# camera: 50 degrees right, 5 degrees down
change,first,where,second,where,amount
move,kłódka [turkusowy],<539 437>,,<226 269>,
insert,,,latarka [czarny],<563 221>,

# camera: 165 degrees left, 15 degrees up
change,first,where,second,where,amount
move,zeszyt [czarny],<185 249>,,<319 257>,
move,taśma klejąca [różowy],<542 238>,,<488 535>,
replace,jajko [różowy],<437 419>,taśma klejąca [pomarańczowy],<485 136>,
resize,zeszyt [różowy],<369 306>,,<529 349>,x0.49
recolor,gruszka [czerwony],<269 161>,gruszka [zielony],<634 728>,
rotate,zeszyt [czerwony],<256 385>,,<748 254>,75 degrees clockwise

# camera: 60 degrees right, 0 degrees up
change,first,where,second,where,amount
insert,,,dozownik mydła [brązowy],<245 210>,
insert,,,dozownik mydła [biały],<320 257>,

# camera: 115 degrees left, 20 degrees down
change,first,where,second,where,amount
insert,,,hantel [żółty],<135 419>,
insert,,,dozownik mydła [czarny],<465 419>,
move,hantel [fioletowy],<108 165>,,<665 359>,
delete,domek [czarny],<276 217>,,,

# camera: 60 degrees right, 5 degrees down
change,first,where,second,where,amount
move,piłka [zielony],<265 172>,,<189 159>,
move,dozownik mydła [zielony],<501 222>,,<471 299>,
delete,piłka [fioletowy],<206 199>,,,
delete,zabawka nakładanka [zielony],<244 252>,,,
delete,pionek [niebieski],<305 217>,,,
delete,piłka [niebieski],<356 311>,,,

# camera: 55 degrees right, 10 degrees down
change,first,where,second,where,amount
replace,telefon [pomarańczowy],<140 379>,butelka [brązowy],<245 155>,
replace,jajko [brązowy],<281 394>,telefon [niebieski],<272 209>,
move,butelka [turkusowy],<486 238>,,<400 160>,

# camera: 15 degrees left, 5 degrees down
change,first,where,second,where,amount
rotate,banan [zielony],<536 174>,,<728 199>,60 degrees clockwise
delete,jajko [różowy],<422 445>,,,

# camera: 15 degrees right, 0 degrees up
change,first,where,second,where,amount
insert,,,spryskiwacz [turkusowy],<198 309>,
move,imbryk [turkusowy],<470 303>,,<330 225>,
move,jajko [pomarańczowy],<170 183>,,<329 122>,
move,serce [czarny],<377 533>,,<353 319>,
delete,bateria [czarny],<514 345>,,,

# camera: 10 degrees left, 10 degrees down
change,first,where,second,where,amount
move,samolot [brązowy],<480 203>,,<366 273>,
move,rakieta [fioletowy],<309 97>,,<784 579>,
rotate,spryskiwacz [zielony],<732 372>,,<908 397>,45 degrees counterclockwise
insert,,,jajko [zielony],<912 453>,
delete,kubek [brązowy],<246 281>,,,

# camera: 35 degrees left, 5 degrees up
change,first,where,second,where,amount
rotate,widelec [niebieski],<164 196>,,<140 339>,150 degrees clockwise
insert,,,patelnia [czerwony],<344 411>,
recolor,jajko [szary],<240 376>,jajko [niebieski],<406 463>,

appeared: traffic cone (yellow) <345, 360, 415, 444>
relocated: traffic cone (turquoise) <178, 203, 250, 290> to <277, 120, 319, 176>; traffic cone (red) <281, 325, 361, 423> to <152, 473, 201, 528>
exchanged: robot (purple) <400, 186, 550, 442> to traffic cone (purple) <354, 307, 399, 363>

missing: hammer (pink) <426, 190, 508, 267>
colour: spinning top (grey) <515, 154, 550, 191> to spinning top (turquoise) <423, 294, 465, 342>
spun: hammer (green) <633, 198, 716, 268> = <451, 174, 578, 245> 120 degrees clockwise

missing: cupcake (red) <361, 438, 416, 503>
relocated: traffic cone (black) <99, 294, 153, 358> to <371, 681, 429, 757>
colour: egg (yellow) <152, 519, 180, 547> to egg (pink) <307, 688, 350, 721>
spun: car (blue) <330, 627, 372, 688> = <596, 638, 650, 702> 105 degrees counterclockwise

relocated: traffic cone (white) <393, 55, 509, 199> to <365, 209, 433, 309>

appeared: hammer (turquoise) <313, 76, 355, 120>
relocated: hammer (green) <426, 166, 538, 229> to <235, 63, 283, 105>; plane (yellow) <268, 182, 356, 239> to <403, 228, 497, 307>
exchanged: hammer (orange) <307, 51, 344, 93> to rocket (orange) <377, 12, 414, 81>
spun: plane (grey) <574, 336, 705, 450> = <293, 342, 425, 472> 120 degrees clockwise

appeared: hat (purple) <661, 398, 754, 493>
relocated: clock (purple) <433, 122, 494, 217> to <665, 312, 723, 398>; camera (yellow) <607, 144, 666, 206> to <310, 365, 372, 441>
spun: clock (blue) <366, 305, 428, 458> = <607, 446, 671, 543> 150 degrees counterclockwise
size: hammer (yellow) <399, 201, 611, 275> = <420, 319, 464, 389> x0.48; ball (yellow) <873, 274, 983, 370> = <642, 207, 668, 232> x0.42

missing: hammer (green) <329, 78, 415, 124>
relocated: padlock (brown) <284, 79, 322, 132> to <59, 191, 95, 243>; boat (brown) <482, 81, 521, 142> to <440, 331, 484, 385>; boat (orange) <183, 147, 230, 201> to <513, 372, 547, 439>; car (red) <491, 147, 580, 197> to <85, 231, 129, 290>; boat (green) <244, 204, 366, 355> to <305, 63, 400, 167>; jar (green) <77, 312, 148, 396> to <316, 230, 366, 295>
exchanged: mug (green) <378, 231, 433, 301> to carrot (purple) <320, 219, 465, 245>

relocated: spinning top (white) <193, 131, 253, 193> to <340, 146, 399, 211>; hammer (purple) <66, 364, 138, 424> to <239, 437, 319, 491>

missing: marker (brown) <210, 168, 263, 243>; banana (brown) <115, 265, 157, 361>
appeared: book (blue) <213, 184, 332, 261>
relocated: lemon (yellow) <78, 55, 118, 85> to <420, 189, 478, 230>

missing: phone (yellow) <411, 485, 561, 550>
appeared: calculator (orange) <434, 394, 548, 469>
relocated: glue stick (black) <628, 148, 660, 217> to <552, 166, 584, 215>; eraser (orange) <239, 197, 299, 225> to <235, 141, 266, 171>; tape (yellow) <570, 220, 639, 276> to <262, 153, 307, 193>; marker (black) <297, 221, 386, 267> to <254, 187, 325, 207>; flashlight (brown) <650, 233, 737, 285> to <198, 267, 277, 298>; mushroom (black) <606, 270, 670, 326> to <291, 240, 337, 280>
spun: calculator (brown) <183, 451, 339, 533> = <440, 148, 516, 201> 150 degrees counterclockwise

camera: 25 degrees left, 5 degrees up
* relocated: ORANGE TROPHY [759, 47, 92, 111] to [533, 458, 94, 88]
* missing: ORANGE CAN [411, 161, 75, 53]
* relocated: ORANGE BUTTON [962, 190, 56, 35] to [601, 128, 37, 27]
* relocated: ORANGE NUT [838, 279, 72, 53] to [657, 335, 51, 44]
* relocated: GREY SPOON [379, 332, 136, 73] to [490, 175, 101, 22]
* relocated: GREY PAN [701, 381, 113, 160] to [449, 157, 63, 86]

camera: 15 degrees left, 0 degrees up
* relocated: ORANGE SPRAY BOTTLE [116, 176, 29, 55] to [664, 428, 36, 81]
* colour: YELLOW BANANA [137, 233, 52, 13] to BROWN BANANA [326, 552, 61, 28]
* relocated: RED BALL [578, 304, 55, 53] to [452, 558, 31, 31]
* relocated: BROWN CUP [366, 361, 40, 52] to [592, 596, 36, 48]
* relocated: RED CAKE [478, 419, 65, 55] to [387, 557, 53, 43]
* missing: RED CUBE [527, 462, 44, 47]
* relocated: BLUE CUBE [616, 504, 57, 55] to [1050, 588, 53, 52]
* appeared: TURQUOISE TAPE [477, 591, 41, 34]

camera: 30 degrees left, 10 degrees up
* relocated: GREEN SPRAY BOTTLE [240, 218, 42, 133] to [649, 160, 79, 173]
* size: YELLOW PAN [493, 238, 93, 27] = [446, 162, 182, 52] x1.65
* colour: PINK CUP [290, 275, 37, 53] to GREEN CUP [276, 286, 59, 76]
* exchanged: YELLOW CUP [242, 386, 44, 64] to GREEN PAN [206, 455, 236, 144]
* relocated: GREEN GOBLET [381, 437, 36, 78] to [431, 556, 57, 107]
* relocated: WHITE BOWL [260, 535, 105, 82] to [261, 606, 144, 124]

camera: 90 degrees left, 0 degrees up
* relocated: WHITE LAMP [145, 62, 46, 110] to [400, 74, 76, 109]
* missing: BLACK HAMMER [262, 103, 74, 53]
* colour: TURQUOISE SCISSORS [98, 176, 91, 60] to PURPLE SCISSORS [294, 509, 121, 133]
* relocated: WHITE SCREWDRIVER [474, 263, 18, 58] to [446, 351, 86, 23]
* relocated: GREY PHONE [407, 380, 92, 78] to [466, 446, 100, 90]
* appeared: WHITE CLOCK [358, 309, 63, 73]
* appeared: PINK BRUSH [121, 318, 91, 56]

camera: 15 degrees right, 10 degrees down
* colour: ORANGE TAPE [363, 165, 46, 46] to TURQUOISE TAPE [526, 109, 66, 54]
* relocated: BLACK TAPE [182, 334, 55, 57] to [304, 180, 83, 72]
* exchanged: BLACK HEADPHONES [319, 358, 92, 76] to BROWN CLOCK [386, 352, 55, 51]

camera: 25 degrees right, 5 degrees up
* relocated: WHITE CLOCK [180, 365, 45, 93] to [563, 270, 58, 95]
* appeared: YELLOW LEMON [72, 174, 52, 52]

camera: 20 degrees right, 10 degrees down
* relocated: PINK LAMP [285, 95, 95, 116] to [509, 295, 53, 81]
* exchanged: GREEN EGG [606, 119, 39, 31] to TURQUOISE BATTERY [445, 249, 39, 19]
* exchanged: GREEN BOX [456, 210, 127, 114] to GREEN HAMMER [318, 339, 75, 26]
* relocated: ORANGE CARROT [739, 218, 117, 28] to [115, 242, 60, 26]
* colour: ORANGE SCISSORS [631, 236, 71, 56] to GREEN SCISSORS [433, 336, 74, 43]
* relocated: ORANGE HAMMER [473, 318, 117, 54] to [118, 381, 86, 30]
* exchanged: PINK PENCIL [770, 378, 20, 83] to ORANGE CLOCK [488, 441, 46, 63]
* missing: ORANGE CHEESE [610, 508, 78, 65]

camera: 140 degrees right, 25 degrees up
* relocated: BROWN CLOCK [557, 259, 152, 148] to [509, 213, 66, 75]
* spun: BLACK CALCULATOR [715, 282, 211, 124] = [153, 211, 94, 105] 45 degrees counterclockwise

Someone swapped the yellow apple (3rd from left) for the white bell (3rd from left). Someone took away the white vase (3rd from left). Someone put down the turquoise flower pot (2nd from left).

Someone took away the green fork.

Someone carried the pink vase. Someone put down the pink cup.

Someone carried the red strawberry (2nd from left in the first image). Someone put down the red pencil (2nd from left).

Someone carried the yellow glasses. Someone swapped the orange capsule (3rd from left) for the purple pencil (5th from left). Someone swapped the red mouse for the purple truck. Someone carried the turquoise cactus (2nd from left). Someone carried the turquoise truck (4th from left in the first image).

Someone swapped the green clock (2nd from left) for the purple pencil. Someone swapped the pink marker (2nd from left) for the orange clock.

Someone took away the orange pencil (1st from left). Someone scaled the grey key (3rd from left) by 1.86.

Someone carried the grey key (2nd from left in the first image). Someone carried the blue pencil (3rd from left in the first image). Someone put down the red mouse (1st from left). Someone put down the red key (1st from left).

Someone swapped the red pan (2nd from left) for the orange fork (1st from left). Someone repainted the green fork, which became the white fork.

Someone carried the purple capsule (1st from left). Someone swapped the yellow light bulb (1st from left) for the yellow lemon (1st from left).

(AIM OF THE TASK) Write down exactly every line of the material above up to and including the line containing "move,kłódka [turkusowy],<539 437>,,<226".

(YOUR RESPONSE)
# camera: 50 degrees right, 5 degrees down
change,first,where,second,where,amount
move,kłódka [turkusowy],<539 437>,,<226 269>,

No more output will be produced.